◆ Goal of the exercise: Retype exactly the lines that run from the start of the data to the line holding "none -> tan brick F9:F11 level 1", including both, and only those.

[[ Listed entries open ]]

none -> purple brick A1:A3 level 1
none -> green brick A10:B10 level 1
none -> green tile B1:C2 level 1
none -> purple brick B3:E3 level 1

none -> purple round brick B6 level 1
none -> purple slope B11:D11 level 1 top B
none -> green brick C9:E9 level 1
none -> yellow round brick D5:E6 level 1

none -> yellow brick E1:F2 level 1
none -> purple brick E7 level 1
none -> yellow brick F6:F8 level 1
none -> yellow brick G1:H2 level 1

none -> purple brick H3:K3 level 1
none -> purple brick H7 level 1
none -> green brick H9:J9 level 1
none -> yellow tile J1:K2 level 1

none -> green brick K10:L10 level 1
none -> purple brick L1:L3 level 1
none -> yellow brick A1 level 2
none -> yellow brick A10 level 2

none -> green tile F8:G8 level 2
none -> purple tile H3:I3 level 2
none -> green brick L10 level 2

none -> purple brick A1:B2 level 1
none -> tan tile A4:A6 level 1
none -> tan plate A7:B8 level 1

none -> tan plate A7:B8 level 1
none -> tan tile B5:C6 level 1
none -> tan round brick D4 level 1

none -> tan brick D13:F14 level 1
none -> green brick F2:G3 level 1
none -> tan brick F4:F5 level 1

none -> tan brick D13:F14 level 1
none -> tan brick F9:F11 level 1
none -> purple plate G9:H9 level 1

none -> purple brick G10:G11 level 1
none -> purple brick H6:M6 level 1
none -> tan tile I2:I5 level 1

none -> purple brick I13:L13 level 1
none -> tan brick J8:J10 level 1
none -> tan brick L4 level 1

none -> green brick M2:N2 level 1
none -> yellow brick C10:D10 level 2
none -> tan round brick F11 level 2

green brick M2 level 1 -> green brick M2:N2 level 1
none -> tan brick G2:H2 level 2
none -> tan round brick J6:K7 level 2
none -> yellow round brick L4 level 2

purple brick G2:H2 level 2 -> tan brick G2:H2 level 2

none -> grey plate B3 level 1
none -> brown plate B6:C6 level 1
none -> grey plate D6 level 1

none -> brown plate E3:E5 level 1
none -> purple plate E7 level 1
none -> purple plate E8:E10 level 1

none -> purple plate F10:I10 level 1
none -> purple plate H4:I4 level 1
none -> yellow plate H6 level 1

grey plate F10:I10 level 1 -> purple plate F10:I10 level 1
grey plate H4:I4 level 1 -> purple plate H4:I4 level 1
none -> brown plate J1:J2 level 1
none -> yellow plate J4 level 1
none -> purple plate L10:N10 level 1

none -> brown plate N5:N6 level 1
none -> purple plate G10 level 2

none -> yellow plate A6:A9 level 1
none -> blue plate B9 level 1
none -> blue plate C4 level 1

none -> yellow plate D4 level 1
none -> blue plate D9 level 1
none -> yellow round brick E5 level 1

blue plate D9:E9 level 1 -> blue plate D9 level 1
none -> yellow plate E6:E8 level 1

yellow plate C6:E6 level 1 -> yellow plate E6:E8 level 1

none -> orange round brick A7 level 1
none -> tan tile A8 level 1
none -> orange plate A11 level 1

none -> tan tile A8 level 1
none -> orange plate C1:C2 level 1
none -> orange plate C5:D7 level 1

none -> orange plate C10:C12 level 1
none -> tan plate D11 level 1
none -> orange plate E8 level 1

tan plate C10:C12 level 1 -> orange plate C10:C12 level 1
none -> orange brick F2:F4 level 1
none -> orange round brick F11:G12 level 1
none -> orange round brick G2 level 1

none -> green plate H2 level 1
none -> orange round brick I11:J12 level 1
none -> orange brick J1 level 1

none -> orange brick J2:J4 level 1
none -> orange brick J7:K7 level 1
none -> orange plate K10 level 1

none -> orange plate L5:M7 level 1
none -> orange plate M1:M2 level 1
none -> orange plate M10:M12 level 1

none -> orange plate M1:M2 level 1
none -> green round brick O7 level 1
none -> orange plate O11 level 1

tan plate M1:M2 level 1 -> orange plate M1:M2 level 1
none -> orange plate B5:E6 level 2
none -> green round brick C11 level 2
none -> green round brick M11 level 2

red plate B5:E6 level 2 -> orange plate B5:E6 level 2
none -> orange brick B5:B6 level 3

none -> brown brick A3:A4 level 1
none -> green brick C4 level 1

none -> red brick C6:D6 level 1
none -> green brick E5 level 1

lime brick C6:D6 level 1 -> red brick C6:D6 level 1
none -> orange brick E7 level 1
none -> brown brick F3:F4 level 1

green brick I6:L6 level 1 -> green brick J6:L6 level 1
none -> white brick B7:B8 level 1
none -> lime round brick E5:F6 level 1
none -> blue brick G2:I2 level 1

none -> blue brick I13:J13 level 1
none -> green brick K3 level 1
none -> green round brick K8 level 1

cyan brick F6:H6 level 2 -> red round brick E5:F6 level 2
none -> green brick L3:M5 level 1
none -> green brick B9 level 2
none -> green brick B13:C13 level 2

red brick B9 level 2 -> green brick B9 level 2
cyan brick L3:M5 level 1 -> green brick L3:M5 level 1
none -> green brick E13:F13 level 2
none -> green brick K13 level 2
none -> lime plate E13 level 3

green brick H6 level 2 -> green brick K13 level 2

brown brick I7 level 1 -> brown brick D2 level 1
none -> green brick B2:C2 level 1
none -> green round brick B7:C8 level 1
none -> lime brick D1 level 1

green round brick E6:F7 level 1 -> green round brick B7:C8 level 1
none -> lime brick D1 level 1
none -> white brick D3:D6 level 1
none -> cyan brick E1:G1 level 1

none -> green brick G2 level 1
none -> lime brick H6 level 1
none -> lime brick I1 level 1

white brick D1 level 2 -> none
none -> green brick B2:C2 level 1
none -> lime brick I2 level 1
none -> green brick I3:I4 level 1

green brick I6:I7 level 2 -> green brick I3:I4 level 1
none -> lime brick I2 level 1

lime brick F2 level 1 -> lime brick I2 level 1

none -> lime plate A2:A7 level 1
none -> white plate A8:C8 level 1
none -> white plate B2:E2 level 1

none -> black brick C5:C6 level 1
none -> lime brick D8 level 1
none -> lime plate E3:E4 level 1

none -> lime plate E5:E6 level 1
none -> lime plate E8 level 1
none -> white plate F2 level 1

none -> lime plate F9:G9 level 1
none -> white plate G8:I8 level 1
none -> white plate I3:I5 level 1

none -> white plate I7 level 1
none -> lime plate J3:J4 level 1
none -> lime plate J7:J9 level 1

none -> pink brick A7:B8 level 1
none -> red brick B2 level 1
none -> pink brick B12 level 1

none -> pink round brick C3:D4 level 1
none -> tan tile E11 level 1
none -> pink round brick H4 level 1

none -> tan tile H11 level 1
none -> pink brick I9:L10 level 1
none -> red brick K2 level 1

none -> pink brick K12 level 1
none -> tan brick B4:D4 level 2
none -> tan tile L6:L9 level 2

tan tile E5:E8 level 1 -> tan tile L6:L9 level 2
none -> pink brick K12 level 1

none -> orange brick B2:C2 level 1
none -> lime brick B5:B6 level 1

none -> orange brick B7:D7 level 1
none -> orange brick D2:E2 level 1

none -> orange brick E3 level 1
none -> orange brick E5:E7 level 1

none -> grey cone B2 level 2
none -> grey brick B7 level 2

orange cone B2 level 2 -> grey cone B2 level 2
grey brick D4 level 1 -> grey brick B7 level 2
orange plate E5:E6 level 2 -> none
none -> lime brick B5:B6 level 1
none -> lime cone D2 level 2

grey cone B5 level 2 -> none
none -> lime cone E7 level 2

[[ Listed entries closed ]]

◆ Solution to this task:
none -> purple brick A1:A3 level 1
none -> green brick A10:B10 level 1
none -> green tile B1:C2 level 1
none -> purple brick B3:E3 level 1

none -> purple round brick B6 level 1
none -> purple slope B11:D11 level 1 top B
none -> green brick C9:E9 level 1
none -> yellow round brick D5:E6 level 1

none -> yellow brick E1:F2 level 1
none -> purple brick E7 level 1
none -> yellow brick F6:F8 level 1
none -> yellow brick G1:H2 level 1

none -> purple brick H3:K3 level 1
none -> purple brick H7 level 1
none -> green brick H9:J9 level 1
none -> yellow tile J1:K2 level 1

none -> green brick K10:L10 level 1
none -> purple brick L1:L3 level 1
none -> yellow brick A1 level 2
none -> yellow brick A10 level 2

none -> green tile F8:G8 level 2
none -> purple tile H3:I3 level 2
none -> green brick L10 level 2

none -> purple brick A1:B2 level 1
none -> tan tile A4:A6 level 1
none -> tan plate A7:B8 level 1

none -> tan plate A7:B8 level 1
none -> tan tile B5:C6 level 1
none -> tan round brick D4 level 1

none -> tan brick D13:F14 level 1
none -> green brick F2:G3 level 1
none -> tan brick F4:F5 level 1

none -> tan brick D13:F14 level 1
none -> tan brick F9:F11 level 1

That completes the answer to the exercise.